### WORK ORDER
Return the records below from the line containing "This is a 0.4" onward, exactly, through and including the last line.
══ PROVIDED DATA
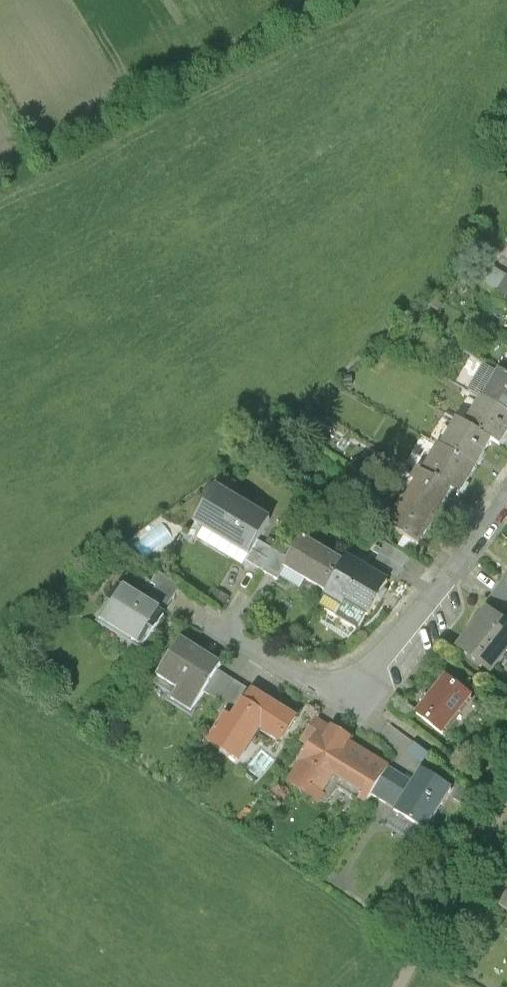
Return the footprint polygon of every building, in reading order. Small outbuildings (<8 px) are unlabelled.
[(490,268),(479,287),(506,304),(506,278),(490,268)] [(505,380),(497,375),(481,402),(506,417),(506,381),(505,380)] [(506,433),(506,417),(481,402),(480,401),(463,428),(490,443),(498,448),(506,433)] [(474,469),(490,443),(463,428),(455,423),(440,449),(474,469)] [(457,498),(474,469),(440,449),(436,447),(419,475),(451,494),(457,498)] [(419,475),(404,501),(435,520),(451,494),(419,475)] [(270,523),(215,492),(194,529),(248,560),(257,546),(270,523)] [(418,548),(435,520),(404,501),(387,529),(418,548)] [(165,521),(138,542),(147,554),(175,534),(165,521)] [(327,597),(344,567),(301,542),(289,564),(284,572),(327,597)] [(289,564),(257,546),(248,560),(246,565),(277,583),(284,572),(289,564)] [(387,585),(347,562),(344,567),(327,597),(325,599),(342,609),(345,604),(369,617),(387,585)] [(387,562),(381,574),(400,584),(407,572),(387,562)] [(161,580),(143,610),(163,621),(181,592),(161,580)] [(143,610),(117,594),(98,626),(144,653),(163,621),(143,610)] [(455,653),(489,680),(506,657),(506,629),(486,613),(455,653)] [(222,669),(182,645),(159,682),(177,693),(169,706),(191,719),(204,698),(218,676),(222,669)] [(252,697),(218,676),(204,698),(238,719),(252,697)] [(446,684),(418,721),(443,741),(471,704),(446,684)] [(295,724),(252,697),(238,719),(216,754),(239,768),(259,736),(280,749),(295,724)] [(349,745),(316,724),(301,748),(310,753),(287,789),(320,809),(333,788),(366,808),(371,799),(388,773),(348,747),(349,745)] [(414,789),(388,773),(371,799),(397,815),(396,817),(425,836),(451,795),(422,777),(414,789)]
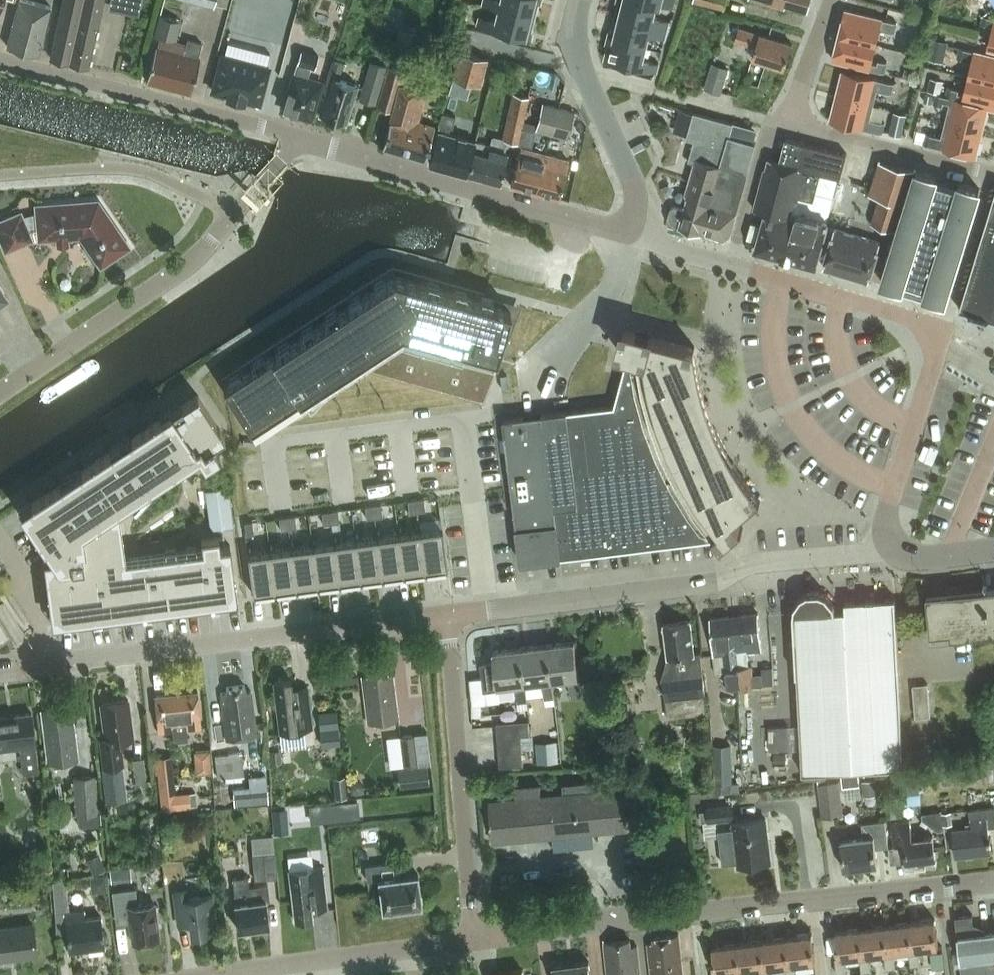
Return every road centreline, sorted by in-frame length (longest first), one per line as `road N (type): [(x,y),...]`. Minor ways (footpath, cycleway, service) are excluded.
road 1 (residential): [(473,940),(993,880)]
road 2 (residential): [(448,619),(720,584),(746,567),(892,552)]
road 3 (residential): [(0,675),(448,619)]
road 4 (residential): [(631,235),(301,141)]
road 5 (residential): [(259,183),(193,261),(0,394)]
road 6 (residential): [(473,940),(448,619)]
road 7 (residential): [(301,141),(0,57)]
road 8 (residential): [(631,235),(632,184),(576,56),(579,0)]
road 9 (residential): [(229,974),(473,940)]
road 10 (residential): [(937,343),(912,319),(731,266)]
road 11 (residential): [(993,173),(778,124)]
road 12 (unclassified): [(892,552),(886,518),(937,343)]
road 13 (residential): [(731,266),(768,133),(778,124)]
road 14 (residential): [(778,124),(831,0)]

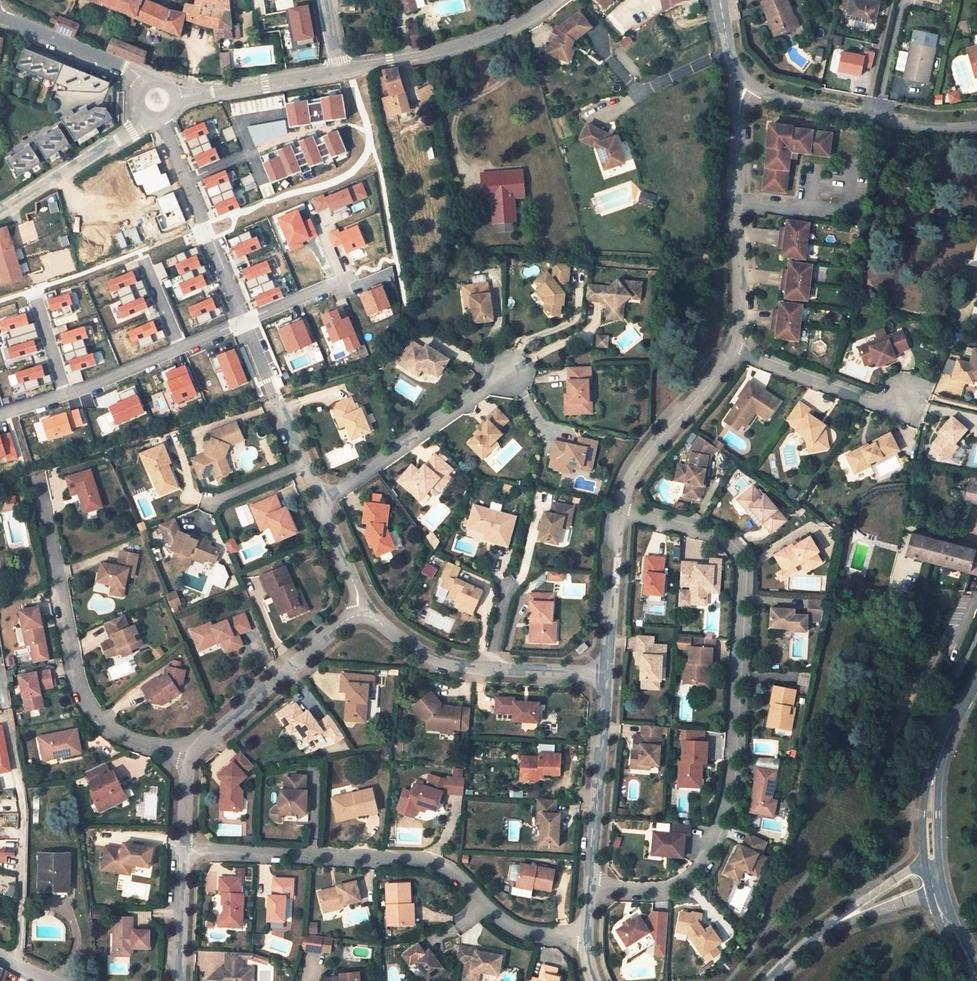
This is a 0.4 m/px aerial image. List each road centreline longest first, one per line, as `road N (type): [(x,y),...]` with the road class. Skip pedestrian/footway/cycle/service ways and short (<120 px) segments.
road 1 (residential): [(618,513),(714,538),(733,551),(741,571),(728,789),(710,848),(687,878),(661,889),(590,885)]
road 2 (residential): [(184,850),(420,858),(448,867),(516,928),(586,935)]
road 3 (residential): [(186,755),(127,738),(85,698),(38,471)]
road 4 (residential): [(746,88),(734,203),(740,314),(732,351)]
road 5 (residential): [(605,676),(462,667),(433,658),(361,611)]
road 6 (residential): [(746,88),(886,121),(976,118)]
road 7 (residential): [(319,503),(509,372)]
road 8 (residential): [(340,73),(478,43),(556,0)]
road 9 (residential): [(361,611),(186,755)]
road 10 (residential): [(605,676),(590,885)]
road 11 (residential): [(732,351),(631,478),(618,513)]
road 12 (residential): [(319,503),(244,321)]
road 13 (residential): [(906,416),(732,351)]
road 14 (residential): [(175,98),(340,73)]
road 15 (residential): [(0,13),(146,87)]
road 16 (residential): [(618,513),(605,676)]
road 17 (residential): [(244,321),(188,180)]
road 18 (residential): [(177,980),(184,850)]
road 19 (residential): [(66,393),(180,348)]
road 20 (tertiary): [(931,856),(930,814),(947,738)]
════
### SOLUTION TO THIS PROBLEM
This is a 0.4 m/px aerial image. List each road centreline longest first, one per line, as `road N (type): [(x,y),...]` with the road class. Skip pedestrian/footway/cycle/service ways and short (<120 px) segments.
road 1 (residential): [(618,513),(714,538),(733,551),(741,571),(728,789),(710,848),(687,878),(661,889),(590,885)]
road 2 (residential): [(184,850),(420,858),(448,867),(516,928),(586,935)]
road 3 (residential): [(186,755),(127,738),(85,698),(38,471)]
road 4 (residential): [(746,88),(734,203),(740,314),(732,351)]
road 5 (residential): [(605,676),(462,667),(433,658),(361,611)]
road 6 (residential): [(746,88),(886,121),(976,118)]
road 7 (residential): [(319,503),(509,372)]
road 8 (residential): [(340,73),(478,43),(556,0)]
road 9 (residential): [(361,611),(186,755)]
road 10 (residential): [(605,676),(590,885)]
road 11 (residential): [(732,351),(631,478),(618,513)]
road 12 (residential): [(319,503),(244,321)]
road 13 (residential): [(906,416),(732,351)]
road 14 (residential): [(175,98),(340,73)]
road 15 (residential): [(0,13),(146,87)]
road 16 (residential): [(618,513),(605,676)]
road 17 (residential): [(244,321),(188,180)]
road 18 (residential): [(177,980),(184,850)]
road 19 (residential): [(66,393),(180,348)]
road 20 (tertiary): [(931,856),(930,814),(947,738)]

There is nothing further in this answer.